Scene edit records
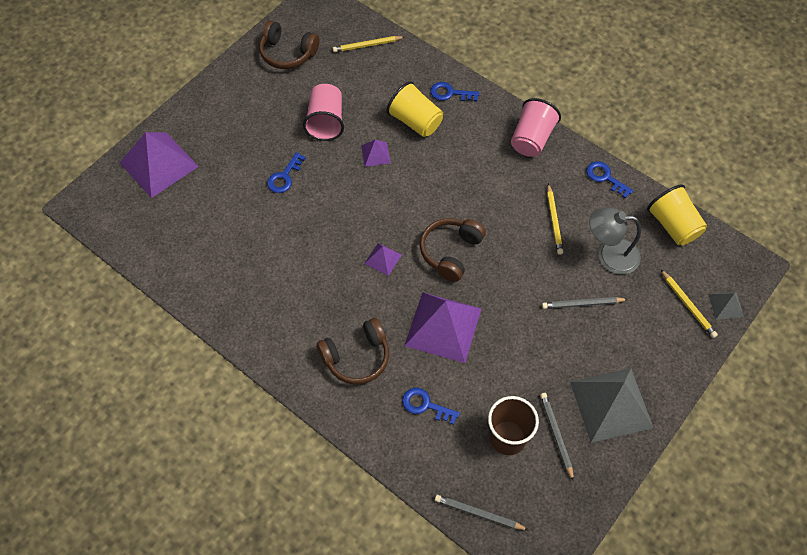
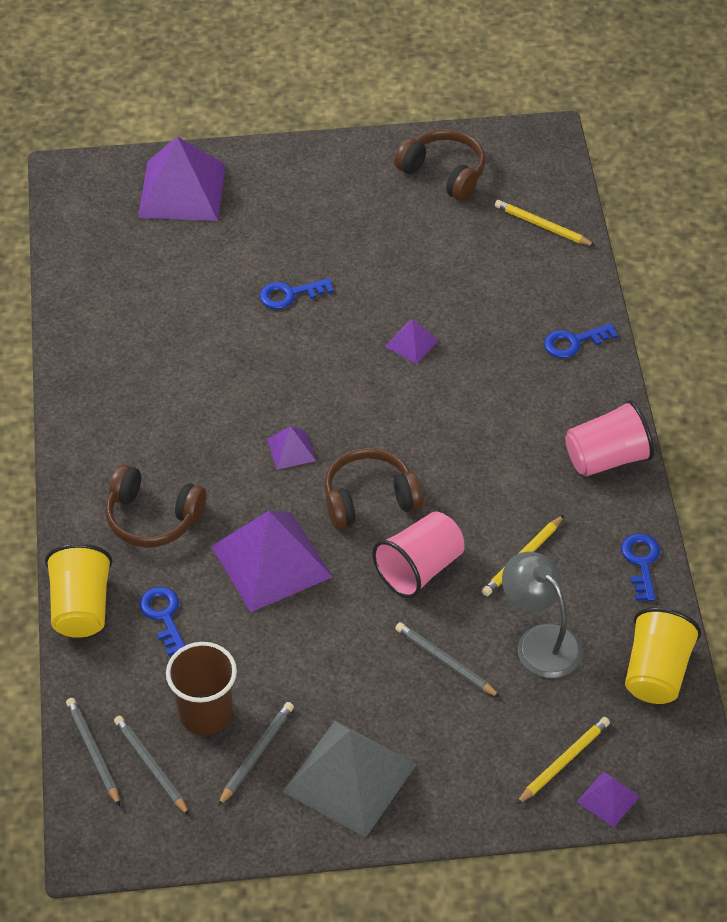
camera: 45 degrees right, 10 degrees down
(287, 53) = (444, 173): brown headphones -> brown headphones turned 150 degrees clockwise
(326, 122) = (399, 272): pink cup -> pink cup (419, 569)
(415, 121) = (496, 342): yellow cup -> yellow cup (81, 607)
(450, 93) = (573, 342): blue key -> blue key turned 75 degrees counterclockwise
(515, 492) = (151, 766): none -> grey pencil
(688, 305) = (564, 761): yellow pencil -> yellow pencil turned 150 degrees counterclockwise
(726, 305) = (608, 799): grey pyramid -> purple pyramid

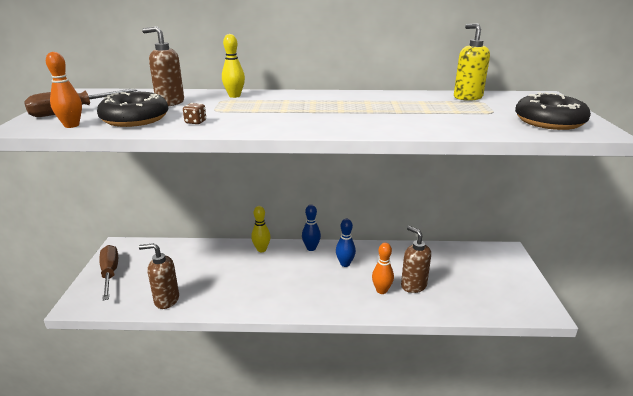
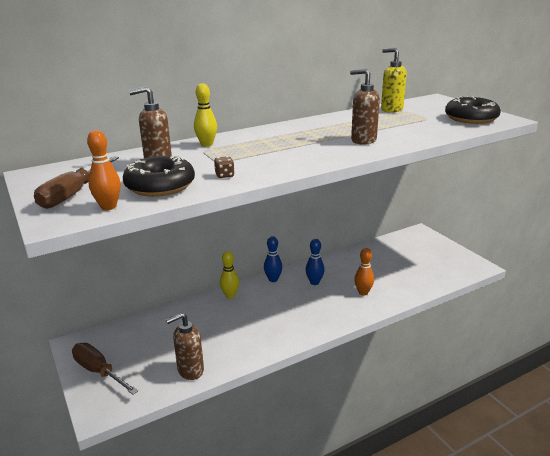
camera: 30 degrees left, 0 degrees up
(413, 285) = (381, 280): brown soap dispenser -> brown soap dispenser (363, 140)

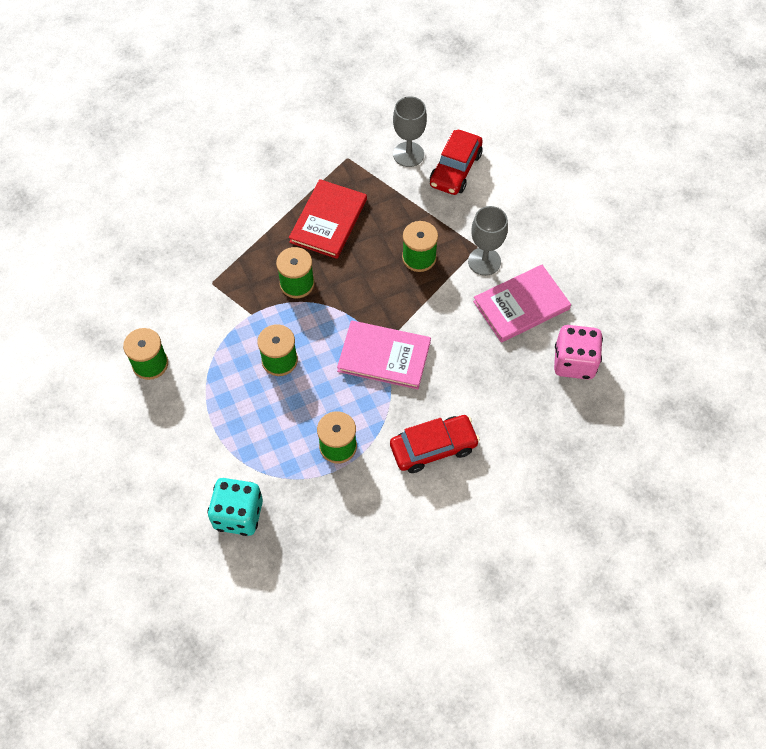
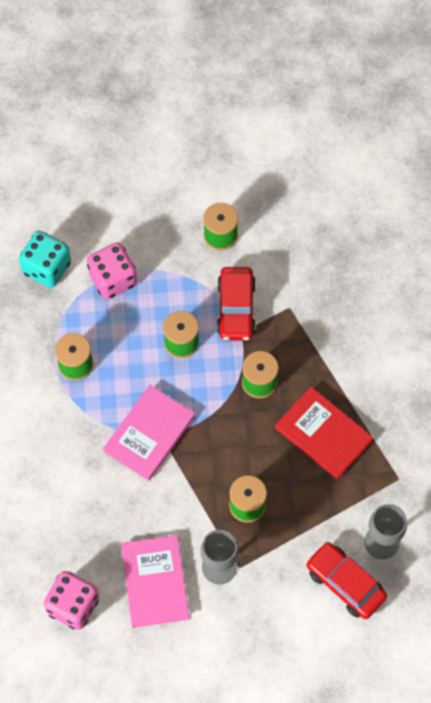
camera: 110 degrees right, 5 degrees up
(231, 445) = (113, 279): none -> pink dice
(433, 447) = (40, 443): red car -> red car (236, 308)

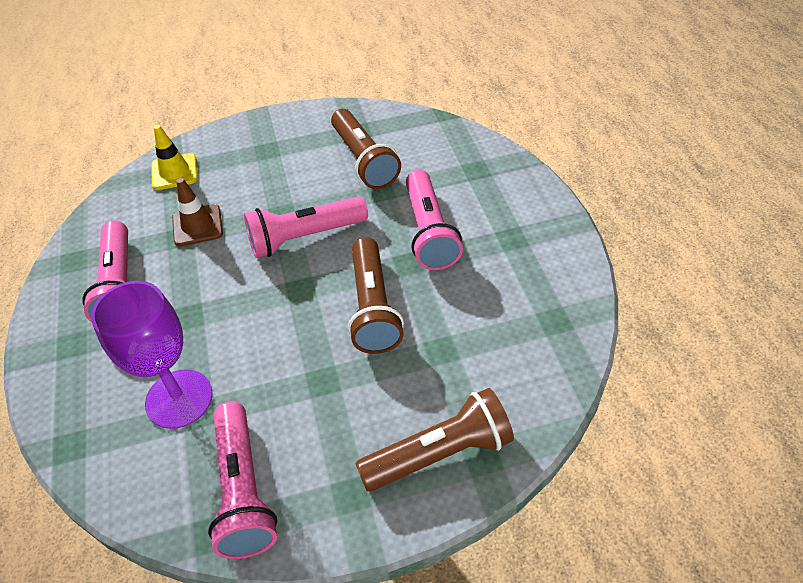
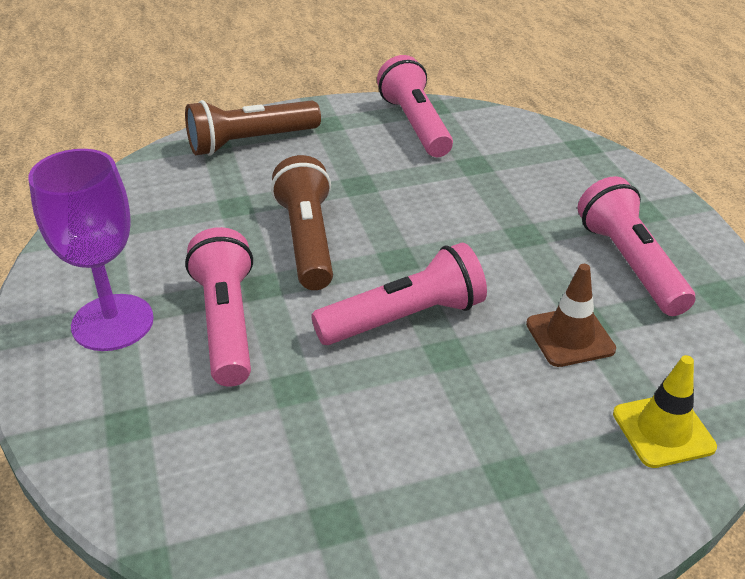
camera: 175 degrees right, 10 degrees down
(179, 399) = (498, 172): purple goblet -> purple goblet (112, 322)
(364, 160) = (322, 447): brown flashlight -> none

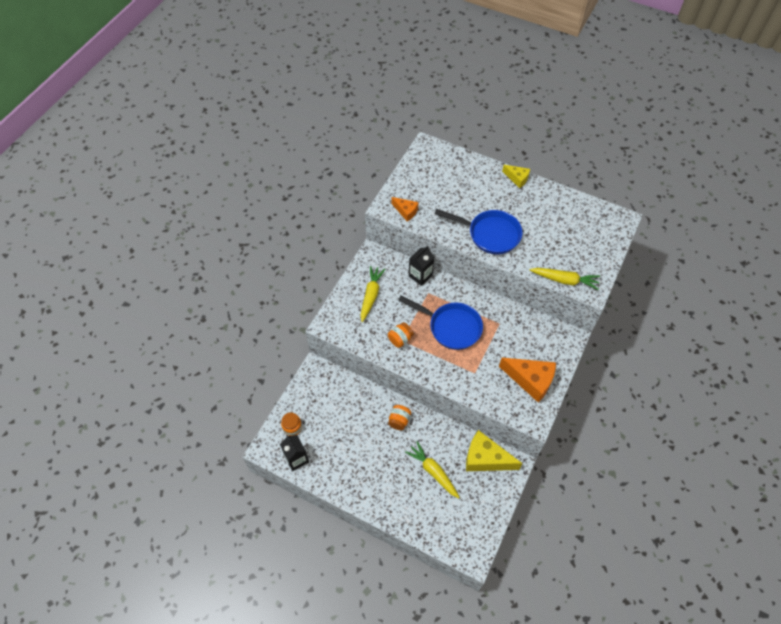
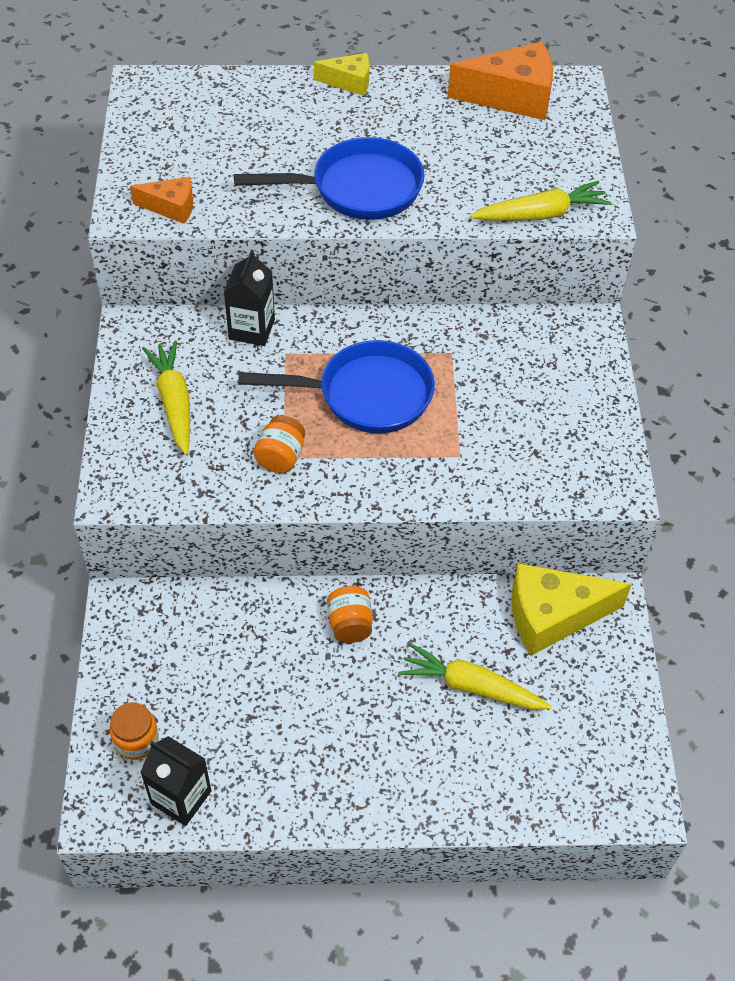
camera: 30 degrees left, 5 degrees down
(530, 380) = (568, 425): orange cheese -> orange cheese (512, 97)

WHAT TO PRODUCE: Exactly the lines from the line containing "(688, 305) = (564, 761): yellow" to the end of the records need to be copied, both ends included, with pictures left out.

ANSWER BOX:
(688, 305) = (564, 761): yellow pencil -> yellow pencil turned 150 degrees counterclockwise
(726, 305) = (608, 799): grey pyramid -> purple pyramid

camera: 30 degrees left, 0 degrees up
(413, 285) = (381, 280): brown soap dispenser -> brown soap dispenser (363, 140)

camera: 110 degrees right, 5 degrees up
(231, 445) = (113, 279): none -> pink dice
(433, 447) = (40, 443): red car -> red car (236, 308)

camera: 175 degrees right, 10 degrees down
(179, 399) = (498, 172): purple goblet -> purple goblet (112, 322)
(364, 160) = (322, 447): brown flashlight -> none

camera: 30 degrees left, 5 degrees down
(530, 380) = (568, 425): orange cheese -> orange cheese (512, 97)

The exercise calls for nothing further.